Colored geometric primitive data:
┌────────
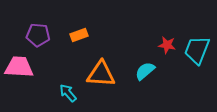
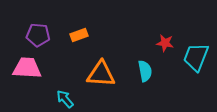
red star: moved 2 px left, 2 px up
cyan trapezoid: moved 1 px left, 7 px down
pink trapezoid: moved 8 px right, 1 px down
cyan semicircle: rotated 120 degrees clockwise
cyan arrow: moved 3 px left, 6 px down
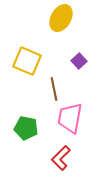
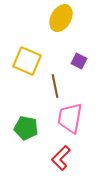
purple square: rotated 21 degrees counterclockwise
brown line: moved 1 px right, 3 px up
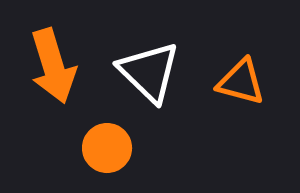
└────────
┌────────
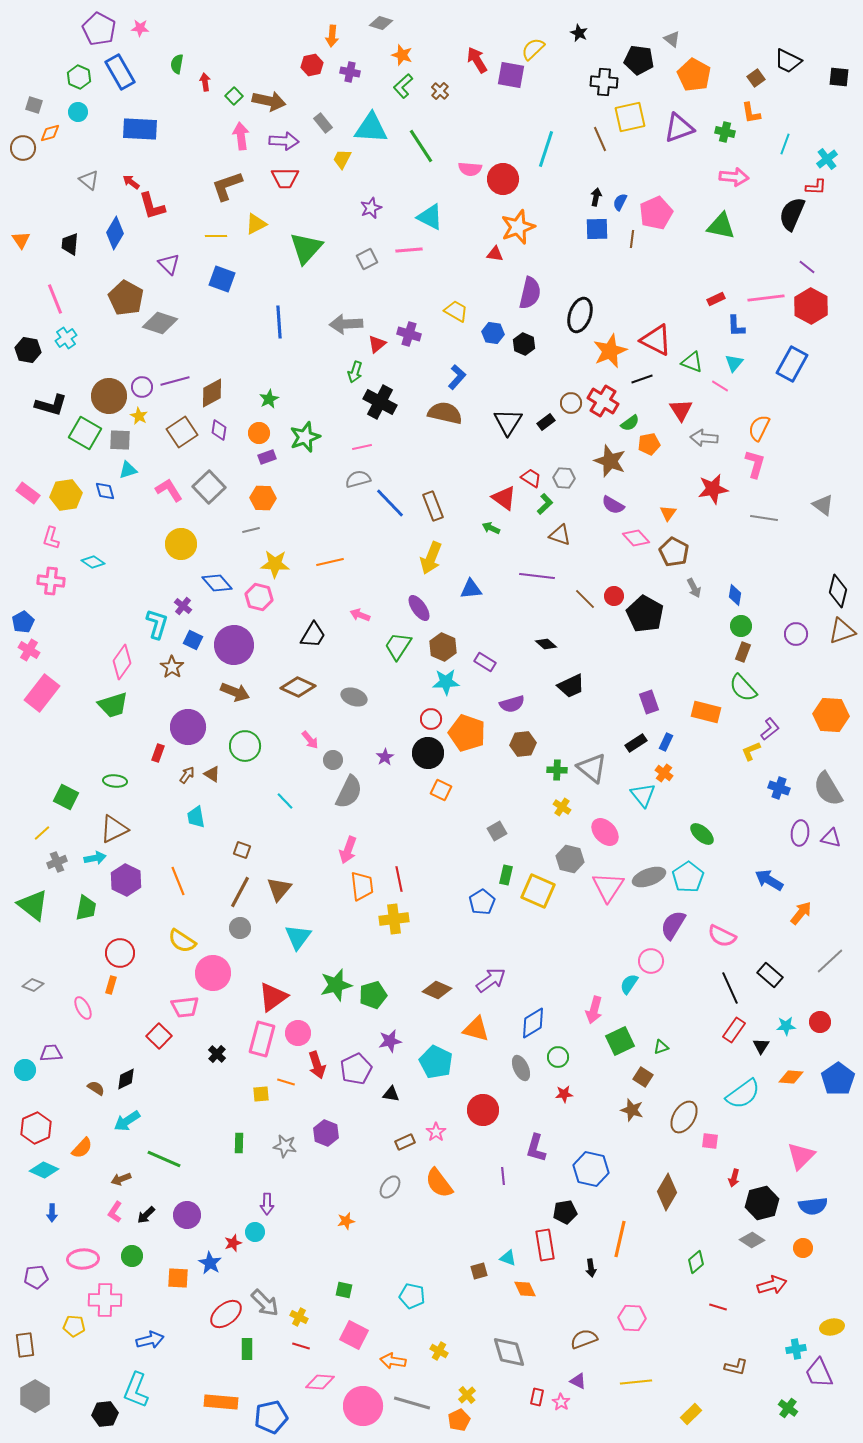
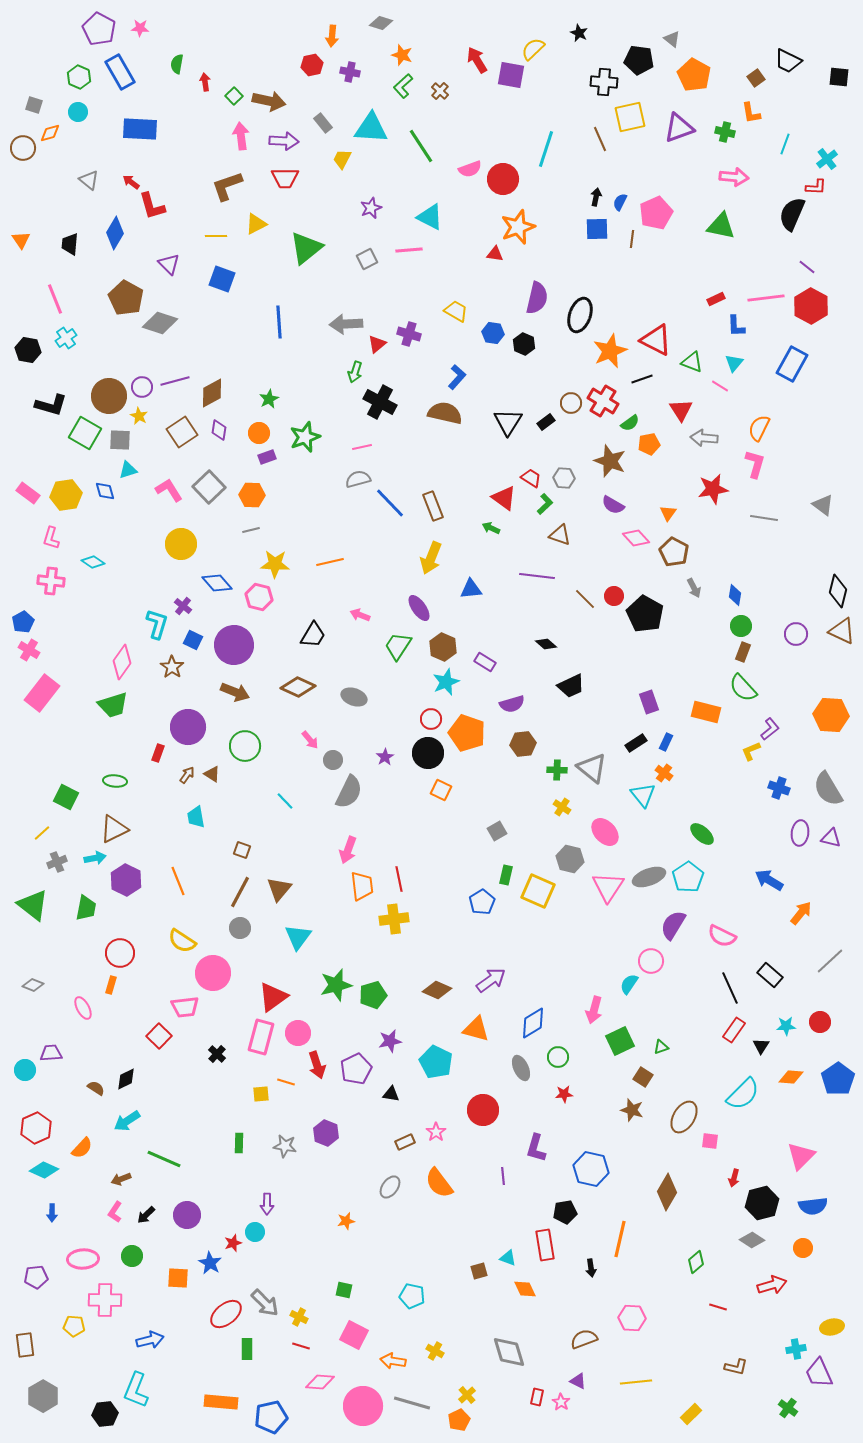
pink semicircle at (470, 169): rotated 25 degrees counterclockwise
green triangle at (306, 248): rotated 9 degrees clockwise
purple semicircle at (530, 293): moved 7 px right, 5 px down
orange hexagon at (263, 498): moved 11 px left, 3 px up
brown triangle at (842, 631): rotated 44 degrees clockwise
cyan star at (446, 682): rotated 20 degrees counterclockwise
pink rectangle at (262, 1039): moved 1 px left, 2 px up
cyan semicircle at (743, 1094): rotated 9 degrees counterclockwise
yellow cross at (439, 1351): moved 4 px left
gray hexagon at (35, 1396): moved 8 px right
└────────
Only the lines above from the line with "pink semicircle at" to the line with "gray hexagon at (35, 1396): moved 8 px right", those two lines included, should be reproduced exactly.

> Answer to this exercise:
pink semicircle at (470, 169): rotated 25 degrees counterclockwise
green triangle at (306, 248): rotated 9 degrees clockwise
purple semicircle at (530, 293): moved 7 px right, 5 px down
orange hexagon at (263, 498): moved 11 px left, 3 px up
brown triangle at (842, 631): rotated 44 degrees clockwise
cyan star at (446, 682): rotated 20 degrees counterclockwise
pink rectangle at (262, 1039): moved 1 px left, 2 px up
cyan semicircle at (743, 1094): rotated 9 degrees counterclockwise
yellow cross at (439, 1351): moved 4 px left
gray hexagon at (35, 1396): moved 8 px right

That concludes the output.